%%

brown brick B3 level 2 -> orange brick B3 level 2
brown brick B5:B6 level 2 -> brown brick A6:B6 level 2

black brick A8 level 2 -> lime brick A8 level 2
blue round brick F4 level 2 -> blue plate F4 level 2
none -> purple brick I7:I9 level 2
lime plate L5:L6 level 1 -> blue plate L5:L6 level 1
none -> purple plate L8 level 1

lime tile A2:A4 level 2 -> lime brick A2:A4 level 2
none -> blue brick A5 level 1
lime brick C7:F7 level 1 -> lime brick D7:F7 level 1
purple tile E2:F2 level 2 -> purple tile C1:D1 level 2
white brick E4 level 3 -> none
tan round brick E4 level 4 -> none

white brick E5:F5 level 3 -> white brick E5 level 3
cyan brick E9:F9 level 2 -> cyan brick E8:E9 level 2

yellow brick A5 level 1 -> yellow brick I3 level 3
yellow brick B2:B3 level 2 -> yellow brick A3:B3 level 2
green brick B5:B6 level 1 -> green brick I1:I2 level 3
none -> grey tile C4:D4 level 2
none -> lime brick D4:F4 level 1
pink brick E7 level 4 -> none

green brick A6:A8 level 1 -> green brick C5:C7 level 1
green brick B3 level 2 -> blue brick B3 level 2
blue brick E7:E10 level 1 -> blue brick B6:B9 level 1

%%

Write each line above out exactly.

■ OUTPUT OF THE EXERCISE:
brown brick B3 level 2 -> orange brick B3 level 2
brown brick B5:B6 level 2 -> brown brick A6:B6 level 2

black brick A8 level 2 -> lime brick A8 level 2
blue round brick F4 level 2 -> blue plate F4 level 2
none -> purple brick I7:I9 level 2
lime plate L5:L6 level 1 -> blue plate L5:L6 level 1
none -> purple plate L8 level 1

lime tile A2:A4 level 2 -> lime brick A2:A4 level 2
none -> blue brick A5 level 1
lime brick C7:F7 level 1 -> lime brick D7:F7 level 1
purple tile E2:F2 level 2 -> purple tile C1:D1 level 2
white brick E4 level 3 -> none
tan round brick E4 level 4 -> none

white brick E5:F5 level 3 -> white brick E5 level 3
cyan brick E9:F9 level 2 -> cyan brick E8:E9 level 2

yellow brick A5 level 1 -> yellow brick I3 level 3
yellow brick B2:B3 level 2 -> yellow brick A3:B3 level 2
green brick B5:B6 level 1 -> green brick I1:I2 level 3
none -> grey tile C4:D4 level 2
none -> lime brick D4:F4 level 1
pink brick E7 level 4 -> none

green brick A6:A8 level 1 -> green brick C5:C7 level 1
green brick B3 level 2 -> blue brick B3 level 2
blue brick E7:E10 level 1 -> blue brick B6:B9 level 1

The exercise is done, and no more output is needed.